▸ Goal of the exercise: Return only the lines of the listing below that run from the line with "T3: PNP S8550" through the line with "U1: LM7809 -> HT7333", both ends included, exactly as written.

▸ Dataset excerpts:
[Start of Attachment]

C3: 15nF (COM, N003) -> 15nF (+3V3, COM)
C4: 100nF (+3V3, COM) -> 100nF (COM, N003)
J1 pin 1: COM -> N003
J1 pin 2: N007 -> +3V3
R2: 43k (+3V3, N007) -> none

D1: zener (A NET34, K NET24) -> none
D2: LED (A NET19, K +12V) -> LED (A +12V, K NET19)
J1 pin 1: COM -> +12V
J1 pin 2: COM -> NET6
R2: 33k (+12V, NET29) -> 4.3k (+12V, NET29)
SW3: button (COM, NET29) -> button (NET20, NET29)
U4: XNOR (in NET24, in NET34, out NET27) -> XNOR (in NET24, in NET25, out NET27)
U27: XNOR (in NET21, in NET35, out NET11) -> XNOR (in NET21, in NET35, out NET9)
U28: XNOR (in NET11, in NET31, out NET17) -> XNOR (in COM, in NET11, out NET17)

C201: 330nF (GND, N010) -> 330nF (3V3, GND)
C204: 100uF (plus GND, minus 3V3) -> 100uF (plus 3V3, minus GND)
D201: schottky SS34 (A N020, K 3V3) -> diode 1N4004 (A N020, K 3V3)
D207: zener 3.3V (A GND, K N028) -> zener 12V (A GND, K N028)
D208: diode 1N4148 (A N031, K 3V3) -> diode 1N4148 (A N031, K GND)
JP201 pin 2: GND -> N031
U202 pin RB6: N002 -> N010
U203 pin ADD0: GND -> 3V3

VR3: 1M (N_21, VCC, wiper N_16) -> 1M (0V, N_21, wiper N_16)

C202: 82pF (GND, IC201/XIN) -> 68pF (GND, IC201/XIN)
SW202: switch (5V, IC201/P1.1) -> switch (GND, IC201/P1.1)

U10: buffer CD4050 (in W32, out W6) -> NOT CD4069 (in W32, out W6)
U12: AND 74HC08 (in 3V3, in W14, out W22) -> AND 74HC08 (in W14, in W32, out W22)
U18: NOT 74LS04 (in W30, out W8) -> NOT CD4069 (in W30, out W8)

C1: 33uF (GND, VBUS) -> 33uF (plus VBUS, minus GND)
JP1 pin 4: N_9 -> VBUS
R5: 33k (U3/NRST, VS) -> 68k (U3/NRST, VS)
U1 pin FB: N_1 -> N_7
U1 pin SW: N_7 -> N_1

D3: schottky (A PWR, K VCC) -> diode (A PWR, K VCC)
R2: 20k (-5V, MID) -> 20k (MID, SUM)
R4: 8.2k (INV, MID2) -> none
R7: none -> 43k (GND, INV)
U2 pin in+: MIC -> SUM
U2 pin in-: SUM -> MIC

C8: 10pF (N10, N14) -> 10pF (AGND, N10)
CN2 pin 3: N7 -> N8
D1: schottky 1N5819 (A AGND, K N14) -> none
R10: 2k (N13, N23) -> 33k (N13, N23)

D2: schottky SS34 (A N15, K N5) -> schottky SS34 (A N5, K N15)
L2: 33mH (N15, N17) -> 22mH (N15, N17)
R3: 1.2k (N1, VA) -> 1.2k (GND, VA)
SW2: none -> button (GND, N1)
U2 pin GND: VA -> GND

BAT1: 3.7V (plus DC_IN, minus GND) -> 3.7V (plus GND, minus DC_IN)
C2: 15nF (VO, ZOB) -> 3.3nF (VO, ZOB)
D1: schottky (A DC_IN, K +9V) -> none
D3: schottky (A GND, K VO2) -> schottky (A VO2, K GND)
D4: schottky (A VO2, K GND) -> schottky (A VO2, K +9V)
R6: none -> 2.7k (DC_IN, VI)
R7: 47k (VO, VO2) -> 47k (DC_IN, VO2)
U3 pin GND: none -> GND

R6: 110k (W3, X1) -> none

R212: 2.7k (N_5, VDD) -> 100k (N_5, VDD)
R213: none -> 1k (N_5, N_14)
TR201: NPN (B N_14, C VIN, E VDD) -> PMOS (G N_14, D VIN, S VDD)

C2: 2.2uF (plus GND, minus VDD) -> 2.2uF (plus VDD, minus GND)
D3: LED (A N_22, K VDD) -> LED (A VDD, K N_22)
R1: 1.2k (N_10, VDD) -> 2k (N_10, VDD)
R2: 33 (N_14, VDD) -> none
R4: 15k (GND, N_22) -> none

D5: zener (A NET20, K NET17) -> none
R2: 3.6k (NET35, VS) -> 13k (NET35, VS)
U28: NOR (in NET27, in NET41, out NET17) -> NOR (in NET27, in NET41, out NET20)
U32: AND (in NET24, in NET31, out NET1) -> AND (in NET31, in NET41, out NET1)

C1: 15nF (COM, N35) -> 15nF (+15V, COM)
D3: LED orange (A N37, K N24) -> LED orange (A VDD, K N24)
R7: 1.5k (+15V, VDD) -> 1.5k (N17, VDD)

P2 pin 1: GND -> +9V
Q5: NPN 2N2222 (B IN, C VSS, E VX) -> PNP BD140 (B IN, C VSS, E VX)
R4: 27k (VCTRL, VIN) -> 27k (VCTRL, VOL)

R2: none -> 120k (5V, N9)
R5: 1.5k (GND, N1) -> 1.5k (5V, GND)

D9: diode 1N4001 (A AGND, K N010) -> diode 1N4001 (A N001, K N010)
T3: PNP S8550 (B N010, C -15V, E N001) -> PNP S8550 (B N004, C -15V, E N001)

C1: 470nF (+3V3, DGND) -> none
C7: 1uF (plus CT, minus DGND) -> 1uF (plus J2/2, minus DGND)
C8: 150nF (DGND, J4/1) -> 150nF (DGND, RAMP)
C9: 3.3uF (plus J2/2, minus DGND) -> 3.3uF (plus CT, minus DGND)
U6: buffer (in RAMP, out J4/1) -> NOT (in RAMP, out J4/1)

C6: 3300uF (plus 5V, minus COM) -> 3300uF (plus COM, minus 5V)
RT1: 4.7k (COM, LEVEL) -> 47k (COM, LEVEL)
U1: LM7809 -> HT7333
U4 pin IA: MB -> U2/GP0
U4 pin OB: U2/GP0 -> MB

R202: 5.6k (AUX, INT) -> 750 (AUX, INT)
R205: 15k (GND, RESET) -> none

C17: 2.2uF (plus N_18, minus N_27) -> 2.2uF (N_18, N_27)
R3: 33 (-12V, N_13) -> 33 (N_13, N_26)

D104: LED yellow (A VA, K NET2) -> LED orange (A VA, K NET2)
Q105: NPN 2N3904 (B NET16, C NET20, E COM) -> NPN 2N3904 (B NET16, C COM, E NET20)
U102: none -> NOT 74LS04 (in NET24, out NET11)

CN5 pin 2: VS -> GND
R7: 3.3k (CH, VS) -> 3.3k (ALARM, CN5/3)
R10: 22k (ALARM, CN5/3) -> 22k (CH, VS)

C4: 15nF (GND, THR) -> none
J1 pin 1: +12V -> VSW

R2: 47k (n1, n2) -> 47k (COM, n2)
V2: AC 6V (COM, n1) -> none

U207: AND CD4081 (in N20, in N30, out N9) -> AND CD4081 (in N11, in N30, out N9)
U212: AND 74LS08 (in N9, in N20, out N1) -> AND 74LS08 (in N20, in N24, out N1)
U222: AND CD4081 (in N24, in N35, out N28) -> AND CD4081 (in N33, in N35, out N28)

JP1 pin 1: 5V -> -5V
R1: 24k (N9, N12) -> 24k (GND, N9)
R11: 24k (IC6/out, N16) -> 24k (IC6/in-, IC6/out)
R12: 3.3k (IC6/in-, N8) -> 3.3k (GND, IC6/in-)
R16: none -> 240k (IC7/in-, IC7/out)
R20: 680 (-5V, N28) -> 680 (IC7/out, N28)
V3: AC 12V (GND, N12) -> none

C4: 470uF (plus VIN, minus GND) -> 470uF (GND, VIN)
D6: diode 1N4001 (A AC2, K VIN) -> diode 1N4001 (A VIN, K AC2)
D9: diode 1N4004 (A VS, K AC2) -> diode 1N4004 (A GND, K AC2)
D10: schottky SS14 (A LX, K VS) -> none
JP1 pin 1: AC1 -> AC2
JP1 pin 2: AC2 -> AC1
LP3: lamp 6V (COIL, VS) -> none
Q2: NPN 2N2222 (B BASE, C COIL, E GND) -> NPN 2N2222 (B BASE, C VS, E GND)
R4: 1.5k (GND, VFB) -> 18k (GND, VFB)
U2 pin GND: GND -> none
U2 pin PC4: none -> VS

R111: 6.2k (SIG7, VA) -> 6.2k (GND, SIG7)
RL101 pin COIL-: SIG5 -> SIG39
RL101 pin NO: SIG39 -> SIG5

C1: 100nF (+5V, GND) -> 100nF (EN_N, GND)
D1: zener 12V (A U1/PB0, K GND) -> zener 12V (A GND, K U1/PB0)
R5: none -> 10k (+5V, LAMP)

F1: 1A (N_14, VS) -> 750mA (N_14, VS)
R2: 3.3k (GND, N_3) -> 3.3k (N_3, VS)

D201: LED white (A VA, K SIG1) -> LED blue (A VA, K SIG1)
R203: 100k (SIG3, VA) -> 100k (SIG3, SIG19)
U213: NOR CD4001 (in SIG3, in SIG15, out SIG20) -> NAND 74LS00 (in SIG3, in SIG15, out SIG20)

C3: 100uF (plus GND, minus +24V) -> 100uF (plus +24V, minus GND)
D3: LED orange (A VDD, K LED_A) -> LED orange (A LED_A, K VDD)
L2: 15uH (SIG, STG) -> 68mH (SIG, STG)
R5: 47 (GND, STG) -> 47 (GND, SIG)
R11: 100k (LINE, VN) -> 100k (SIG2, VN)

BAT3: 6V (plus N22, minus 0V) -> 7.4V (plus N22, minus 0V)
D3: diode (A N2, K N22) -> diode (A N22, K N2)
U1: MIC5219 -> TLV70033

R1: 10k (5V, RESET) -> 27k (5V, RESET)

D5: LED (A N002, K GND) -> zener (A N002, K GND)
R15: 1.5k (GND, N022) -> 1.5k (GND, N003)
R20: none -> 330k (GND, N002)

[End of Attachment]

▸ Exercise solution:
T3: PNP S8550 (B N010, C -15V, E N001) -> PNP S8550 (B N004, C -15V, E N001)

C1: 470nF (+3V3, DGND) -> none
C7: 1uF (plus CT, minus DGND) -> 1uF (plus J2/2, minus DGND)
C8: 150nF (DGND, J4/1) -> 150nF (DGND, RAMP)
C9: 3.3uF (plus J2/2, minus DGND) -> 3.3uF (plus CT, minus DGND)
U6: buffer (in RAMP, out J4/1) -> NOT (in RAMP, out J4/1)

C6: 3300uF (plus 5V, minus COM) -> 3300uF (plus COM, minus 5V)
RT1: 4.7k (COM, LEVEL) -> 47k (COM, LEVEL)
U1: LM7809 -> HT7333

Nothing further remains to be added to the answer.